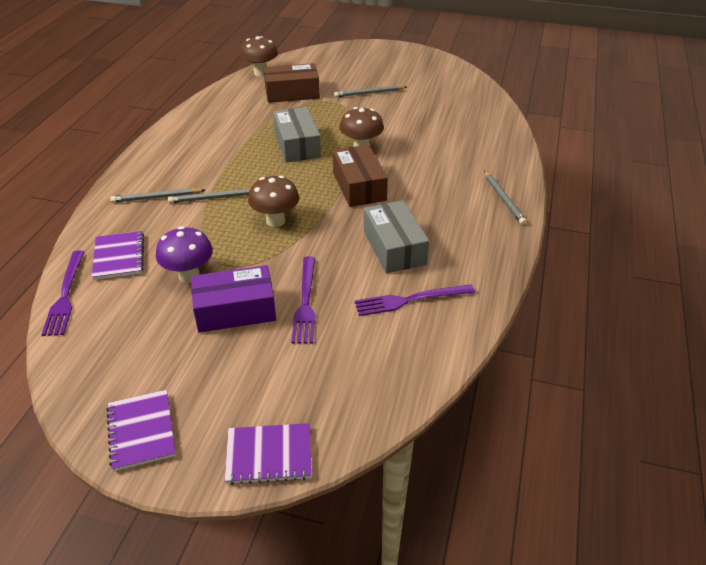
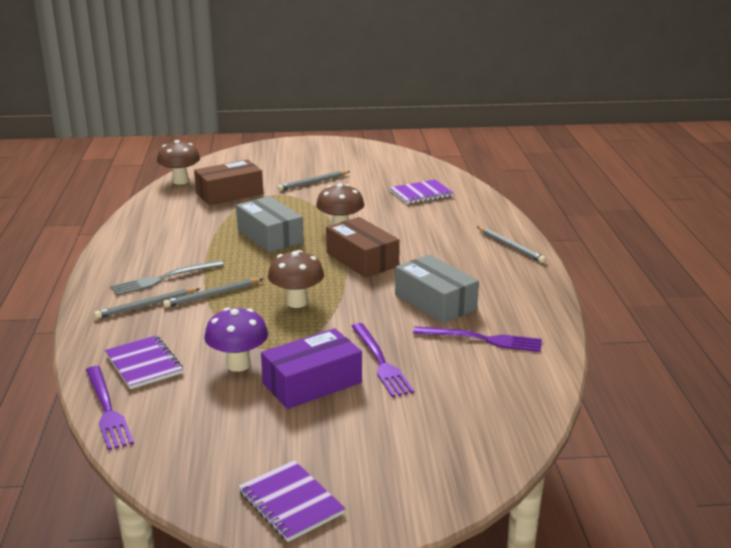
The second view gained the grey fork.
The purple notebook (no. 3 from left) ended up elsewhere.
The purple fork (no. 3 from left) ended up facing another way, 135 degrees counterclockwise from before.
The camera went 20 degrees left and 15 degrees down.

━━━

▶ _TASK BRIEF_: When a line above contains the string "degrees", copy that line.

▶ _EXERCISE RESULT_:
The purple fork (no. 3 from left) ended up facing another way, 135 degrees counterclockwise from before.
The camera went 20 degrees left and 15 degrees down.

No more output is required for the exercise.